Copy every entry word for word. Skip the pictures.
——————————
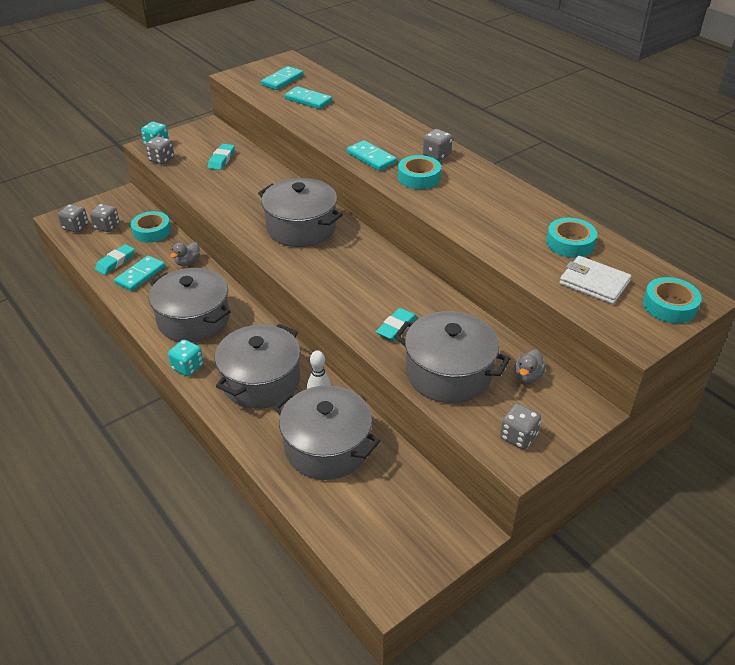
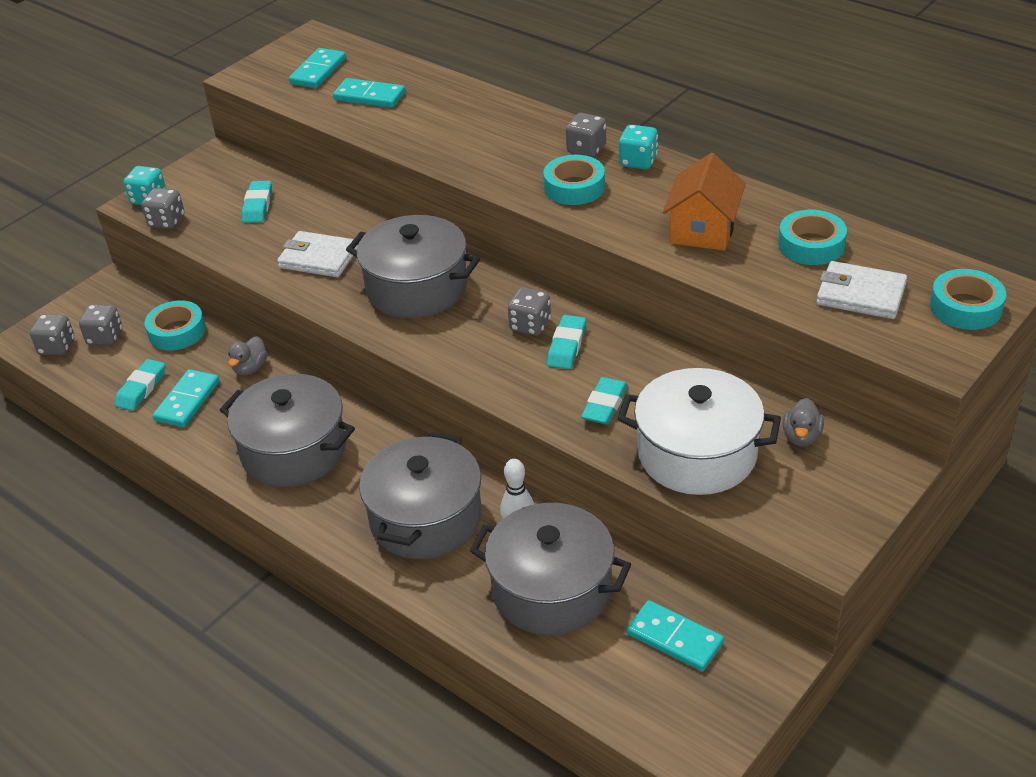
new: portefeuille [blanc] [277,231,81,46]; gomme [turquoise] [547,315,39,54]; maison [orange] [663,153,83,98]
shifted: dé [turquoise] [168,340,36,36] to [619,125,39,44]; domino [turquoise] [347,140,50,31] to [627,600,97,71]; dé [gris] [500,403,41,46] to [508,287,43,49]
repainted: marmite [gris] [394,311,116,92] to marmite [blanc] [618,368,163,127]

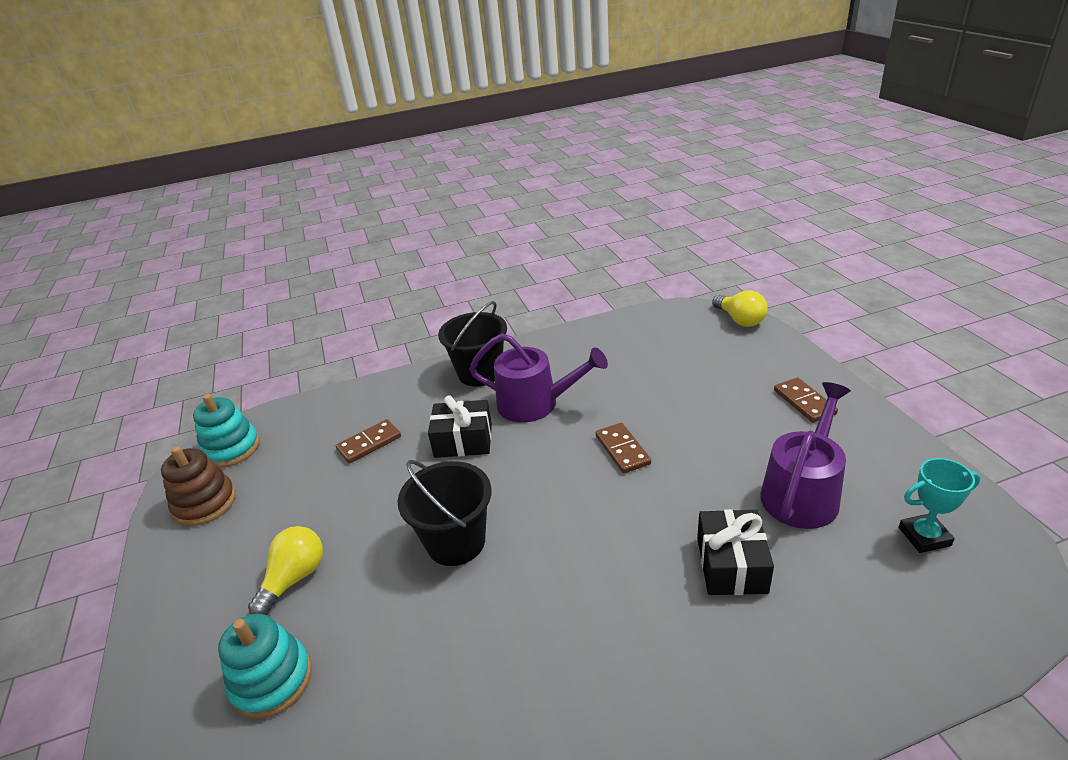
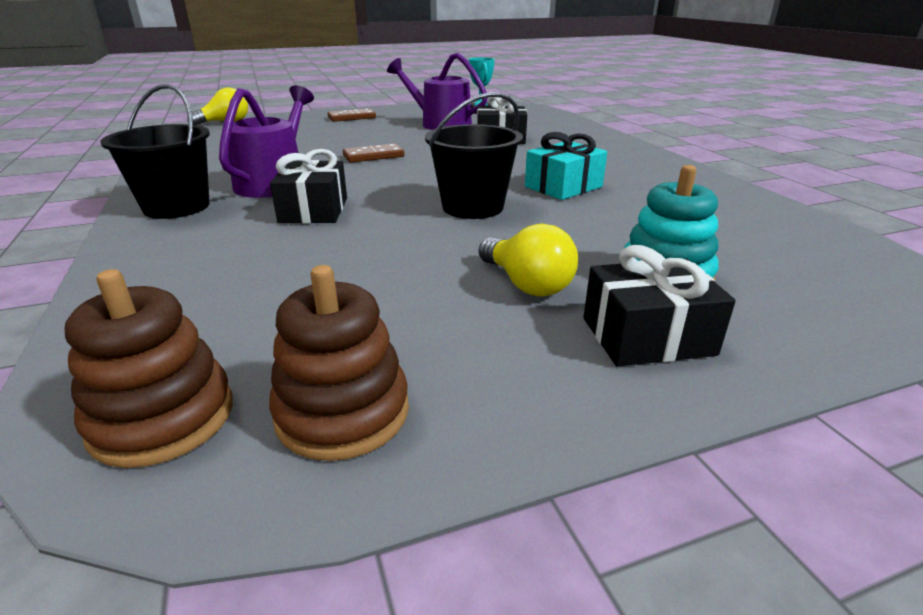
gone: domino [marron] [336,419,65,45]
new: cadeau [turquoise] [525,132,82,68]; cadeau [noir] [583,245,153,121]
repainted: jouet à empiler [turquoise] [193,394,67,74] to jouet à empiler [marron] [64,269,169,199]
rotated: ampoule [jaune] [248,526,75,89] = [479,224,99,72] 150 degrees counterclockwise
——————————
** Exercise output **
new: portefeuille [blanc] [277,231,81,46]; gomme [turquoise] [547,315,39,54]; maison [orange] [663,153,83,98]
shifted: dé [turquoise] [168,340,36,36] to [619,125,39,44]; domino [turquoise] [347,140,50,31] to [627,600,97,71]; dé [gris] [500,403,41,46] to [508,287,43,49]
repainted: marmite [gris] [394,311,116,92] to marmite [blanc] [618,368,163,127]

gone: domino [marron] [336,419,65,45]
new: cadeau [turquoise] [525,132,82,68]; cadeau [noir] [583,245,153,121]
repainted: jouet à empiler [turquoise] [193,394,67,74] to jouet à empiler [marron] [64,269,169,199]
rotated: ampoule [jaune] [248,526,75,89] = [479,224,99,72] 150 degrees counterclockwise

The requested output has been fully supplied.